- _Source material_
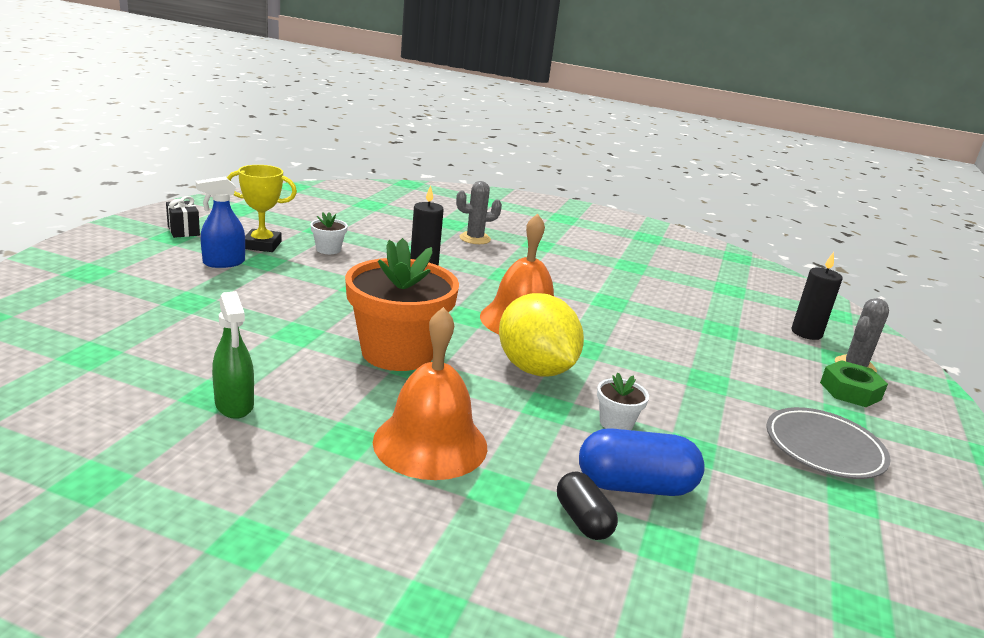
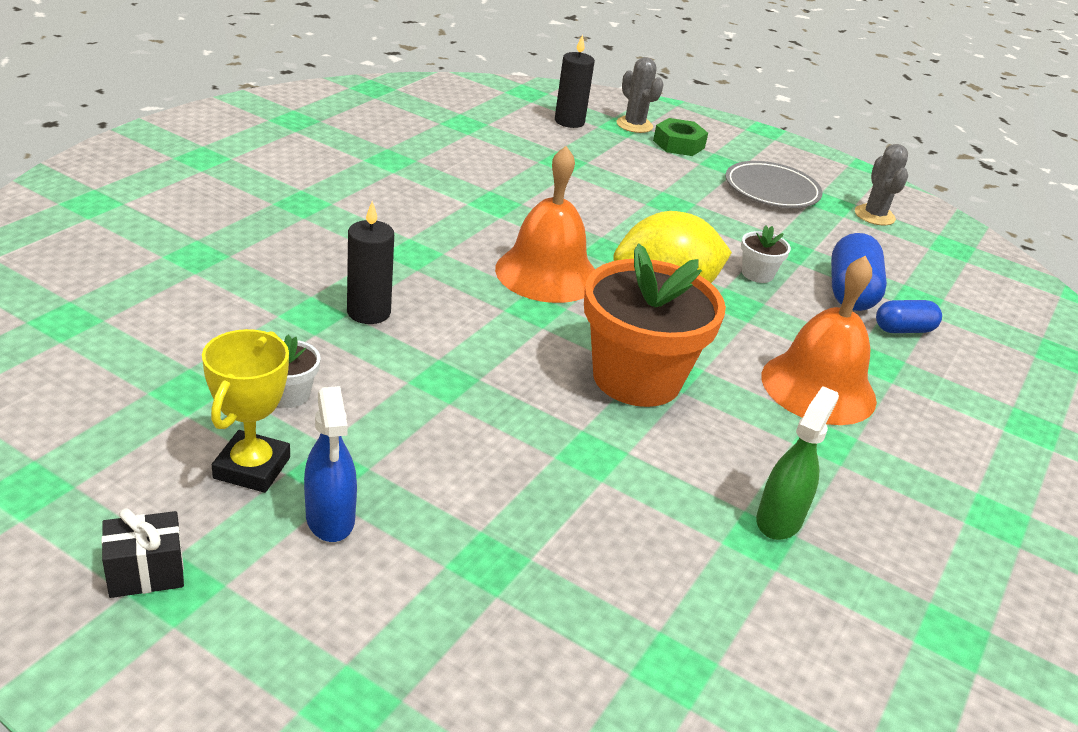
camera: 80 degrees left, 10 degrees up
(234, 405) = (779, 519): green spray bottle -> green spray bottle turned 45 degrees counterclockwise
(475, 238) = (270, 248): grey cactus -> grey cactus (874, 215)
(583, 520) = (903, 330): black capsule -> blue capsule

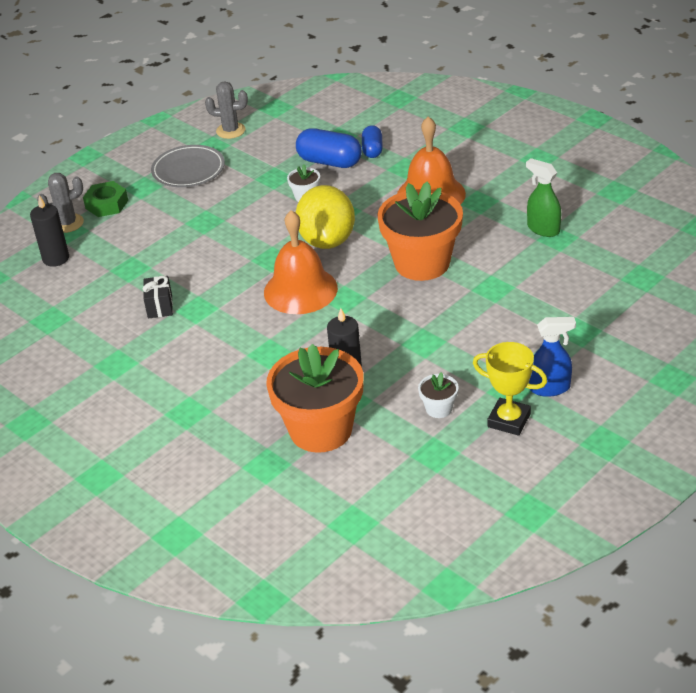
camera: 70 degrees left, 5 degrees up
(146, 573) = (594, 454): black gift -> black gift (160, 307)
(256, 293) = (321, 430): none -> orange flower pot

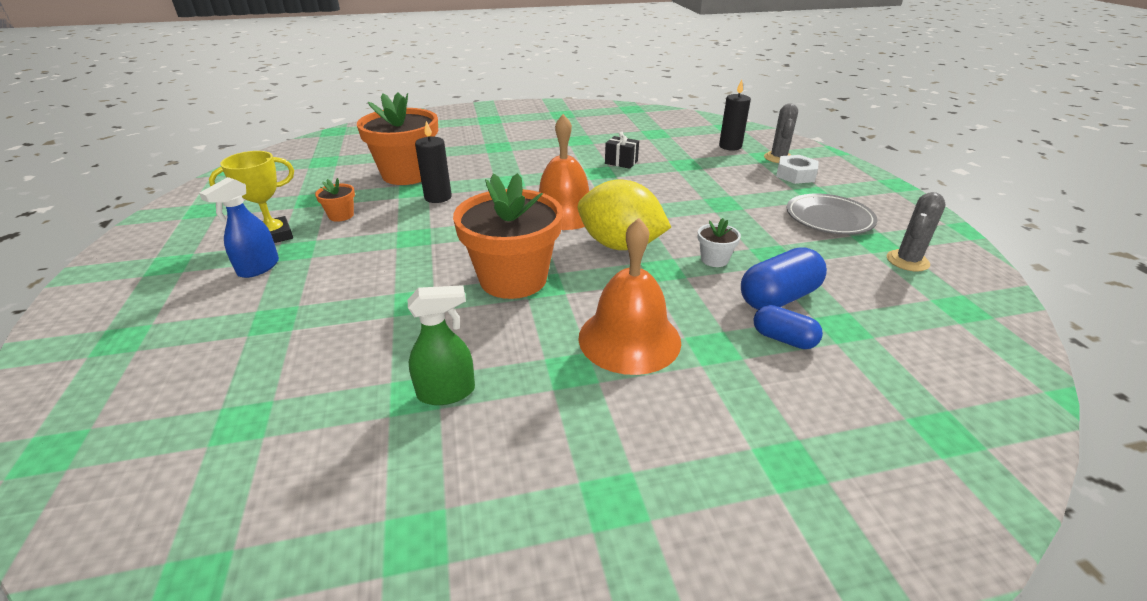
camera: 120 degrees right, 5 degrees down
(106, 204) = (795, 175): green nut -> white nut
(439, 408) = (341, 215): white flower pot -> orange flower pot

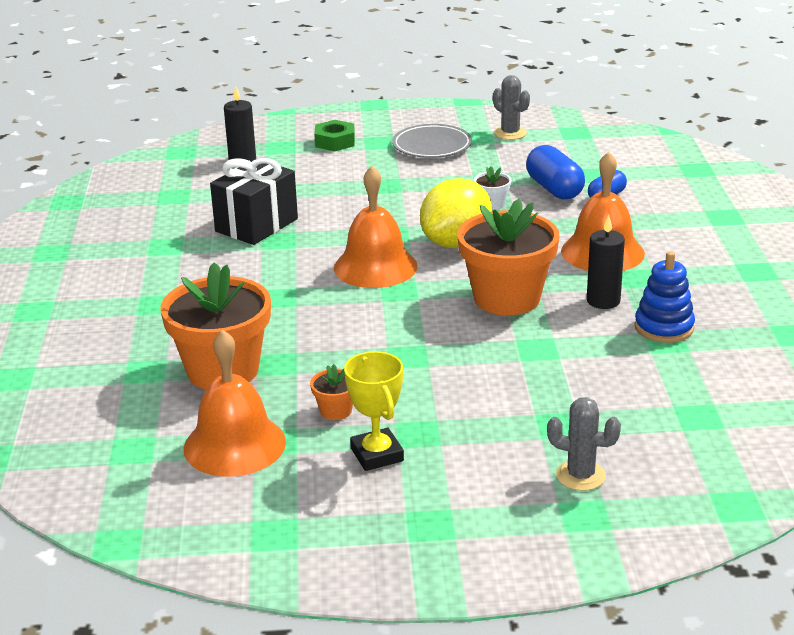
camera: 80 degrees left, 5 degrees down
(258, 268) = (455, 452): blue spray bottle -> none
(313, 187) = (234, 445): none -> orange bell
(438, 197) = (308, 344): black candle -> black candle (603, 301)
(446, 392) = (664, 327): green spray bottle -> blue stacking toy
(621, 162) = (256, 225): black gift -> black gift, size x1.97
(778, 158) = (288, 142): grey cactus -> grey cactus (580, 476)
(795, 175) = (335, 142): white nut -> green nut

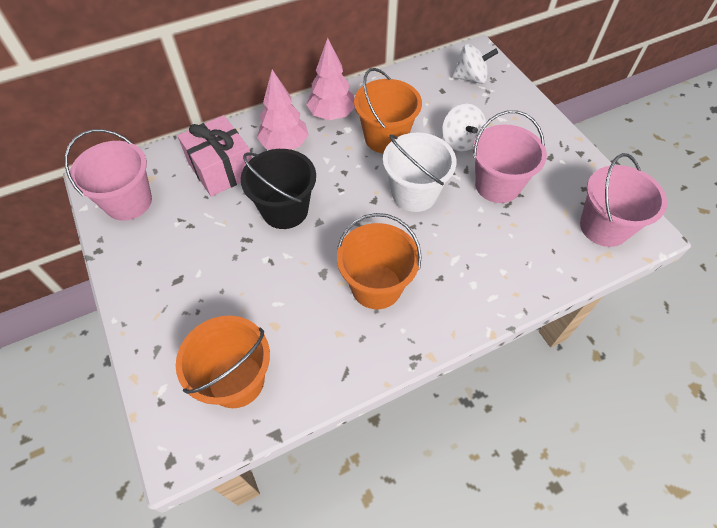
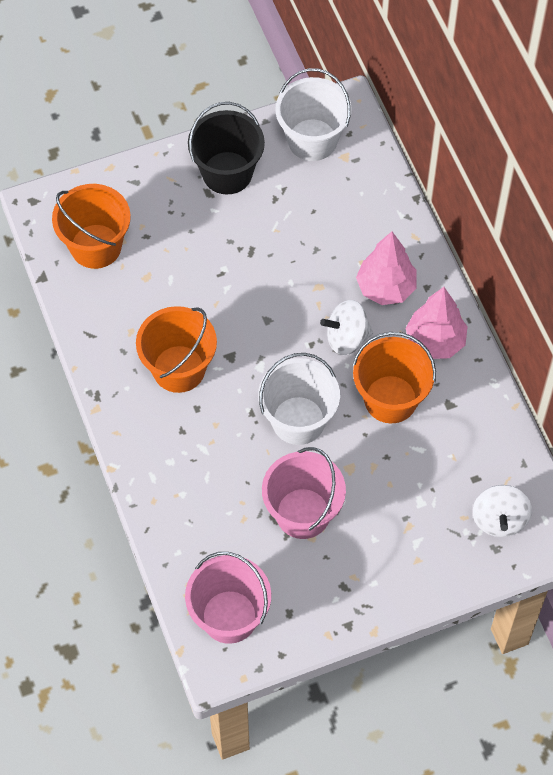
camera: 95 degrees right, 5 degrees up
(128, 202) = (312, 140): pink bucket -> white bucket
(222, 169) = (352, 224): pink gift -> none
(285, 210) = (287, 287): black bucket -> black bucket (227, 173)
(461, 141) = (379, 485): white spinning top -> white spinning top (346, 338)

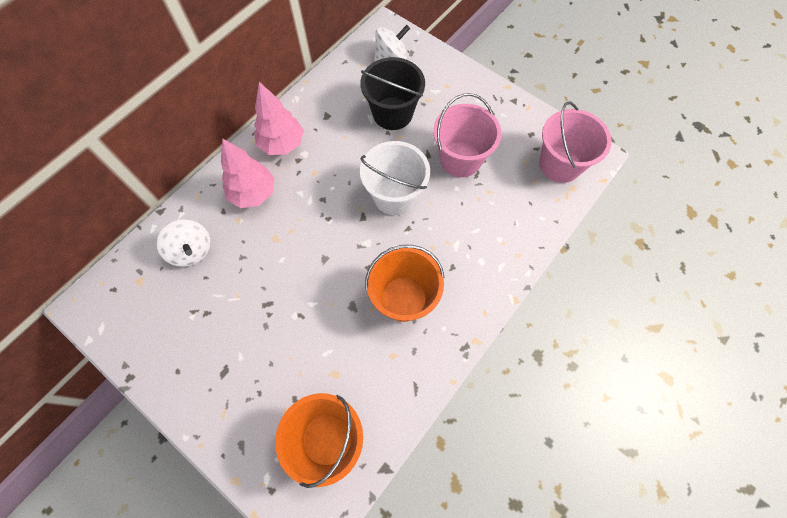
camera: 120 degrees left, 5 degrees up
(227, 173) = (195, 367): black bucket -> black bucket (392, 113)
(312, 140) = (131, 315): white bucket -> none
(346, 338) = (310, 198): white spinning top -> white spinning top (192, 250)
(390, 399) = (343, 149): orange bucket -> none

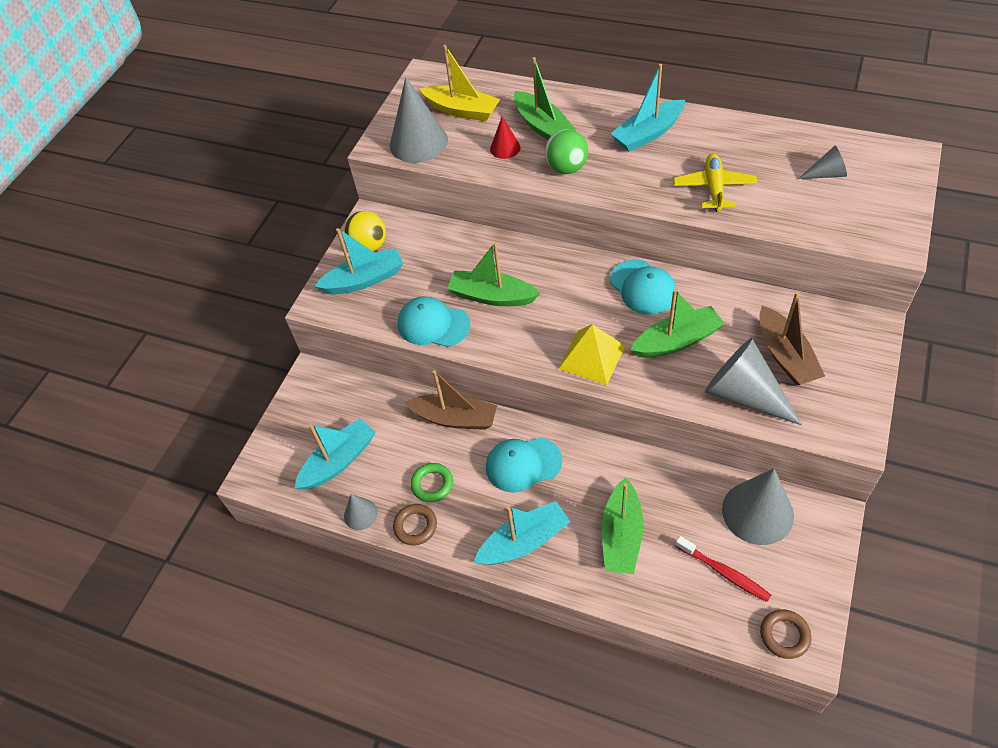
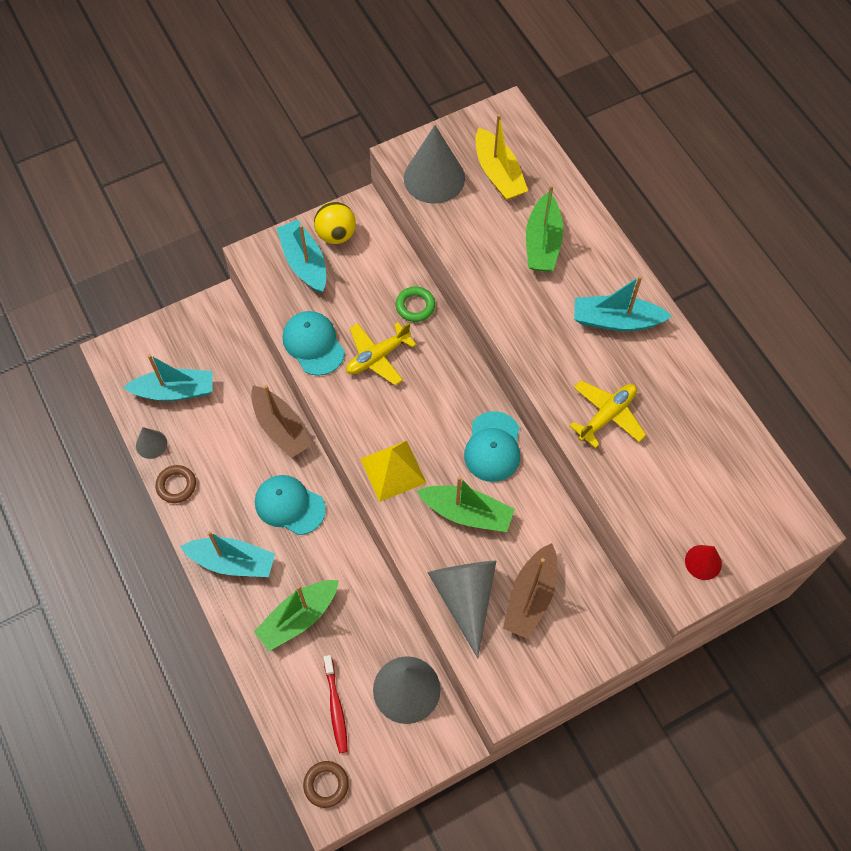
camera: 35 degrees right, 10 degrees up
(364, 280) = (304, 262): turquoise boat -> turquoise boat turned 135 degrees counterclockwise
(432, 484) = (216, 465): green ring -> green ring (415, 306)
(492, 296) = (377, 357): green boat -> yellow plane
(505, 148) = (492, 239): red cone -> red cone (703, 562)
(566, 168) = (517, 299): green ball -> none
(826, 174) = (710, 481): grey cone -> none

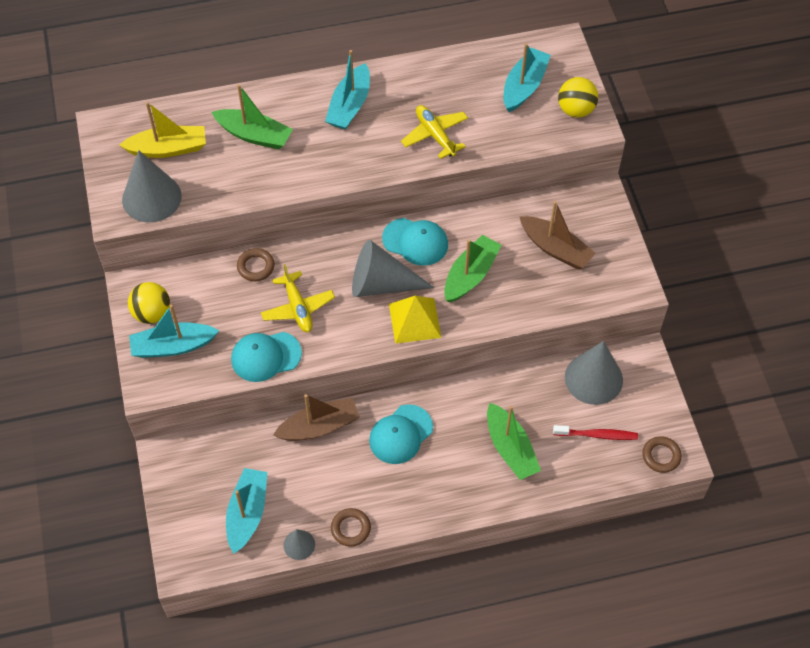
camera: 75 degrees left, 5 degrees down
(232, 562) = (442, 493): turquoise boat -> turquoise boat (524, 86)
(415, 306) = (256, 267): green ring -> brown ring
(465, 598) = (545, 294): grey cone -> grey cone (381, 284)
(703, 562) = (576, 110): red cone -> yellow ball

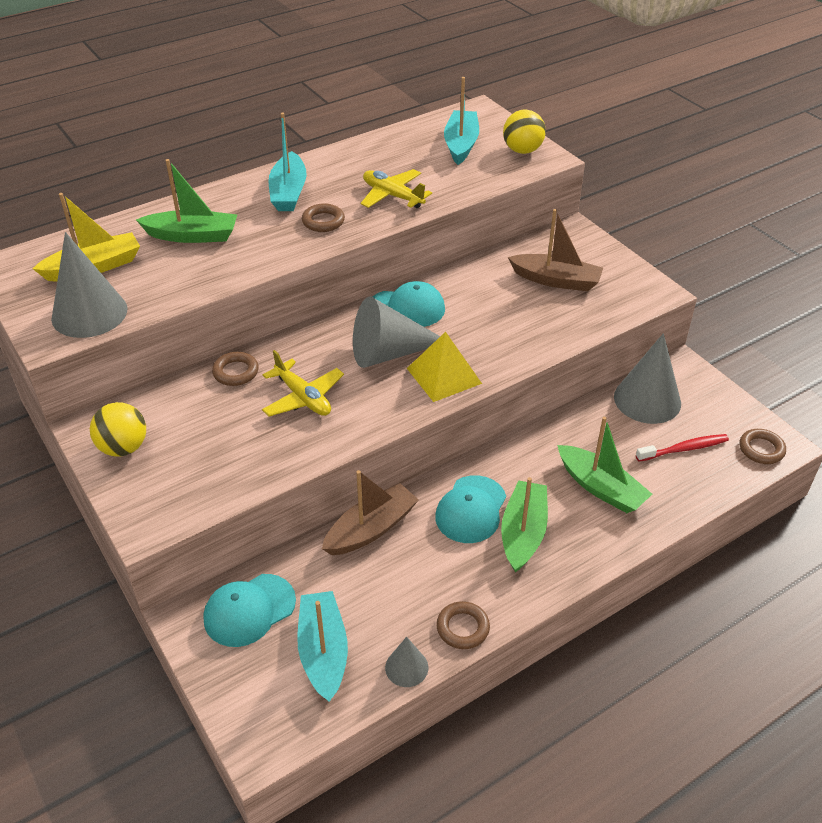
camera: 20 degrees left, 15 degrees down
(173, 346) = (163, 474): turquoise boat -> none
(265, 356) = (286, 454): turquoise cap -> turquoise cap (249, 610)
(365, 149) = (323, 221): none -> brown ring
(470, 275) = (481, 322): green boat -> green boat (523, 533)

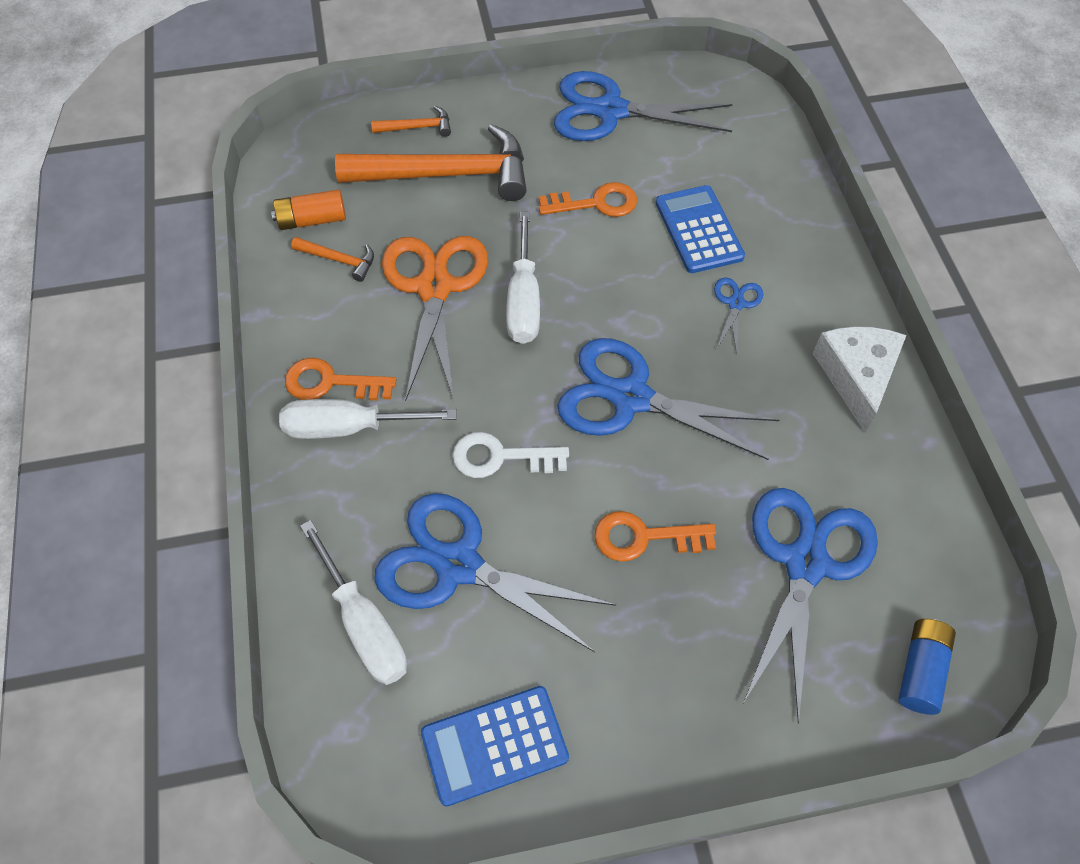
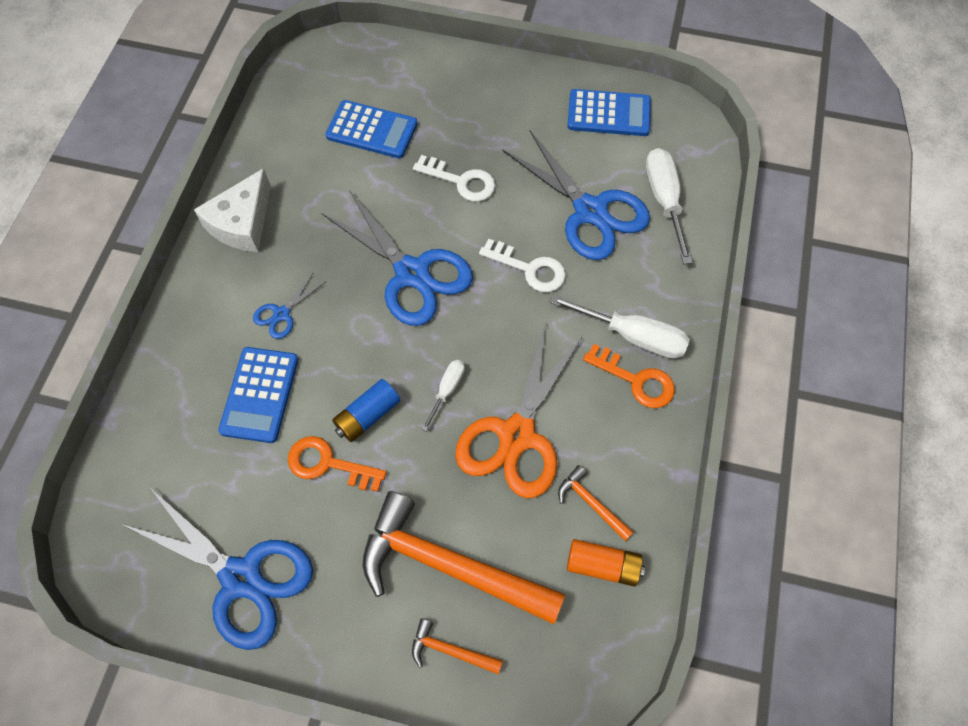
camera: 155 degrees left, 5 degrees up
(523, 300) = (447, 390): white screwdriver -> white screwdriver, size x0.55
(644, 537) = (461, 181): orange key -> white key
(805, 563) = (372, 130): blue scissors -> blue calculator
(920, 670) = (351, 59): blue battery -> blue battery (367, 416)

- _Your task_
Word for word, give back each entry from above, but skip any picture.

- _The completed task_
camera: 80 degrees left, 10 degrees up
(234, 405) = (779, 519): green spray bottle -> green spray bottle turned 45 degrees counterclockwise
(475, 238) = (270, 248): grey cactus -> grey cactus (874, 215)
(583, 520) = (903, 330): black capsule -> blue capsule

camera: 70 degrees left, 5 degrees up
(146, 573) = (594, 454): black gift -> black gift (160, 307)
(256, 293) = (321, 430): none -> orange flower pot

camera: 120 degrees right, 5 degrees down
(106, 204) = (795, 175): green nut -> white nut
(439, 408) = (341, 215): white flower pot -> orange flower pot

camera: 80 degrees left, 5 degrees down
(258, 268) = (455, 452): blue spray bottle -> none
(313, 187) = (234, 445): none -> orange bell
(438, 197) = (308, 344): black candle -> black candle (603, 301)
(446, 392) = (664, 327): green spray bottle -> blue stacking toy
(621, 162) = (256, 225): black gift -> black gift, size x1.97
(778, 158) = (288, 142): grey cactus -> grey cactus (580, 476)
(795, 175) = (335, 142): white nut -> green nut

camera: 95 degrees right, 5 degrees up
(128, 202) = (312, 140): pink bucket -> white bucket
(222, 169) = (352, 224): pink gift -> none
(285, 210) = (287, 287): black bucket -> black bucket (227, 173)
(461, 141) = (379, 485): white spinning top -> white spinning top (346, 338)

camera: 120 degrees left, 5 degrees up
(227, 173) = (195, 367): black bucket -> black bucket (392, 113)
(312, 140) = (131, 315): white bucket -> none
(346, 338) = (310, 198): white spinning top -> white spinning top (192, 250)
(390, 399) = (343, 149): orange bucket -> none

camera: 35 degrees right, 10 degrees up
(364, 280) = (304, 262): turquoise boat -> turquoise boat turned 135 degrees counterclockwise
(432, 484) = (216, 465): green ring -> green ring (415, 306)
(492, 296) = (377, 357): green boat -> yellow plane
(505, 148) = (492, 239): red cone -> red cone (703, 562)
(566, 168) = (517, 299): green ball -> none
(826, 174) = (710, 481): grey cone -> none

camera: 75 degrees left, 5 degrees down
(232, 562) = (442, 493): turquoise boat -> turquoise boat (524, 86)
(415, 306) = (256, 267): green ring -> brown ring
(465, 598) = (545, 294): grey cone -> grey cone (381, 284)
(703, 562) = (576, 110): red cone -> yellow ball

camera: 20 degrees left, 15 degrees down
(173, 346) = (163, 474): turquoise boat -> none
(265, 356) = (286, 454): turquoise cap -> turquoise cap (249, 610)
(365, 149) = (323, 221): none -> brown ring
(470, 275) = (481, 322): green boat -> green boat (523, 533)

camera: 155 degrees left, 5 degrees up
(523, 300) = (447, 390): white screwdriver -> white screwdriver, size x0.55
(644, 537) = (461, 181): orange key -> white key
(805, 563) = (372, 130): blue scissors -> blue calculator
(920, 670) = (351, 59): blue battery -> blue battery (367, 416)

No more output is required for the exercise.